Nothing should be left out: output all of the entries exactly.

__Records from a collection__:
··········

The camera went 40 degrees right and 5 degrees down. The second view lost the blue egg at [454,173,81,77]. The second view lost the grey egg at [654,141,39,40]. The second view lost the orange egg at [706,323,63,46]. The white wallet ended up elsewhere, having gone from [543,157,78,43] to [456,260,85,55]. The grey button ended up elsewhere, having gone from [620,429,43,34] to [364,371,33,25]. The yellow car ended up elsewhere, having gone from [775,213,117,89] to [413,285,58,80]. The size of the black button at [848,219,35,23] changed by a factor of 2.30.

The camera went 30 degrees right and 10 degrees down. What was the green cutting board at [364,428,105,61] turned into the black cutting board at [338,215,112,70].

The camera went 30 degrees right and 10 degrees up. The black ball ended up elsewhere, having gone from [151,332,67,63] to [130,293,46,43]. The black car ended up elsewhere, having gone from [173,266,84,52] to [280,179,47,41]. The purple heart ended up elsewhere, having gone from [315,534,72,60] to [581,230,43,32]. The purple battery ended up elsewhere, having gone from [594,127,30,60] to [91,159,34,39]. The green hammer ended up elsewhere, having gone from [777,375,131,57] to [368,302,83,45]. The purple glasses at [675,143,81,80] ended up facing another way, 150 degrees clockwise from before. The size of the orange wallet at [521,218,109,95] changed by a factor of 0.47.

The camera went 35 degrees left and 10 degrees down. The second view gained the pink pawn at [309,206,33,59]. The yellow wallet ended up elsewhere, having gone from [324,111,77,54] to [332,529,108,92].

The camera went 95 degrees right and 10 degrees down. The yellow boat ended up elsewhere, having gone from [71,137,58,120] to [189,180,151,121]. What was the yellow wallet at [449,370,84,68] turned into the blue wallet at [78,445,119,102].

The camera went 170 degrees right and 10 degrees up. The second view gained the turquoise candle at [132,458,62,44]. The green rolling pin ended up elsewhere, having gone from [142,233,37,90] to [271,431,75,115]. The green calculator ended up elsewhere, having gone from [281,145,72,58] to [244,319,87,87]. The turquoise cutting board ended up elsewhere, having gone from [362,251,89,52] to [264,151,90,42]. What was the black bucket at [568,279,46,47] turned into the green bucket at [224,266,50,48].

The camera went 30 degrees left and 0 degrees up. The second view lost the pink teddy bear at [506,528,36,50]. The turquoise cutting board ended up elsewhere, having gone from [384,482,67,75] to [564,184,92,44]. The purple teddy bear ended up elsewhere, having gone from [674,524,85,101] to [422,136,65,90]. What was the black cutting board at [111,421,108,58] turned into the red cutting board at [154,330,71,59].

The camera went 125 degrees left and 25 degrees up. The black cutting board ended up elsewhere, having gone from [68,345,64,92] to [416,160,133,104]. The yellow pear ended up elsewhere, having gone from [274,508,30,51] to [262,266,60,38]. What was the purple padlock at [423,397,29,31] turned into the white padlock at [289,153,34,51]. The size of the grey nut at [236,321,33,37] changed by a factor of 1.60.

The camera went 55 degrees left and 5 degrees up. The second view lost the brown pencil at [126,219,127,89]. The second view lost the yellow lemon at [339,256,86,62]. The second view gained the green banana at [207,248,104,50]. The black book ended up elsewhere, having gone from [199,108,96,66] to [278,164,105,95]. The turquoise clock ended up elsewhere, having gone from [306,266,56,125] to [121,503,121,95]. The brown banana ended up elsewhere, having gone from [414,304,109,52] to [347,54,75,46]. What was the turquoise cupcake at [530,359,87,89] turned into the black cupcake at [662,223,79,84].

··········

__Output for this task__:
The camera went 40 degrees right and 5 degrees down. The second view lost the blue egg at [454,173,81,77]. The second view lost the grey egg at [654,141,39,40]. The second view lost the orange egg at [706,323,63,46]. The white wallet ended up elsewhere, having gone from [543,157,78,43] to [456,260,85,55]. The grey button ended up elsewhere, having gone from [620,429,43,34] to [364,371,33,25]. The yellow car ended up elsewhere, having gone from [775,213,117,89] to [413,285,58,80]. The size of the black button at [848,219,35,23] changed by a factor of 2.30.

The camera went 30 degrees right and 10 degrees down. What was the green cutting board at [364,428,105,61] turned into the black cutting board at [338,215,112,70].

The camera went 30 degrees right and 10 degrees up. The black ball ended up elsewhere, having gone from [151,332,67,63] to [130,293,46,43]. The black car ended up elsewhere, having gone from [173,266,84,52] to [280,179,47,41]. The purple heart ended up elsewhere, having gone from [315,534,72,60] to [581,230,43,32]. The purple battery ended up elsewhere, having gone from [594,127,30,60] to [91,159,34,39]. The green hammer ended up elsewhere, having gone from [777,375,131,57] to [368,302,83,45]. The purple glasses at [675,143,81,80] ended up facing another way, 150 degrees clockwise from before. The size of the orange wallet at [521,218,109,95] changed by a factor of 0.47.

The camera went 35 degrees left and 10 degrees down. The second view gained the pink pawn at [309,206,33,59]. The yellow wallet ended up elsewhere, having gone from [324,111,77,54] to [332,529,108,92].

The camera went 95 degrees right and 10 degrees down. The yellow boat ended up elsewhere, having gone from [71,137,58,120] to [189,180,151,121]. What was the yellow wallet at [449,370,84,68] turned into the blue wallet at [78,445,119,102].

The camera went 170 degrees right and 10 degrees up. The second view gained the turquoise candle at [132,458,62,44]. The green rolling pin ended up elsewhere, having gone from [142,233,37,90] to [271,431,75,115]. The green calculator ended up elsewhere, having gone from [281,145,72,58] to [244,319,87,87]. The turquoise cutting board ended up elsewhere, having gone from [362,251,89,52] to [264,151,90,42]. What was the black bucket at [568,279,46,47] turned into the green bucket at [224,266,50,48].

The camera went 30 degrees left and 0 degrees up. The second view lost the pink teddy bear at [506,528,36,50]. The turquoise cutting board ended up elsewhere, having gone from [384,482,67,75] to [564,184,92,44]. The purple teddy bear ended up elsewhere, having gone from [674,524,85,101] to [422,136,65,90]. What was the black cutting board at [111,421,108,58] turned into the red cutting board at [154,330,71,59].

The camera went 125 degrees left and 25 degrees up. The black cutting board ended up elsewhere, having gone from [68,345,64,92] to [416,160,133,104]. The yellow pear ended up elsewhere, having gone from [274,508,30,51] to [262,266,60,38]. What was the purple padlock at [423,397,29,31] turned into the white padlock at [289,153,34,51]. The size of the grey nut at [236,321,33,37] changed by a factor of 1.60.

The camera went 55 degrees left and 5 degrees up. The second view lost the brown pencil at [126,219,127,89]. The second view lost the yellow lemon at [339,256,86,62]. The second view gained the green banana at [207,248,104,50]. The black book ended up elsewhere, having gone from [199,108,96,66] to [278,164,105,95]. The turquoise clock ended up elsewhere, having gone from [306,266,56,125] to [121,503,121,95]. The brown banana ended up elsewhere, having gone from [414,304,109,52] to [347,54,75,46]. What was the turquoise cupcake at [530,359,87,89] turned into the black cupcake at [662,223,79,84].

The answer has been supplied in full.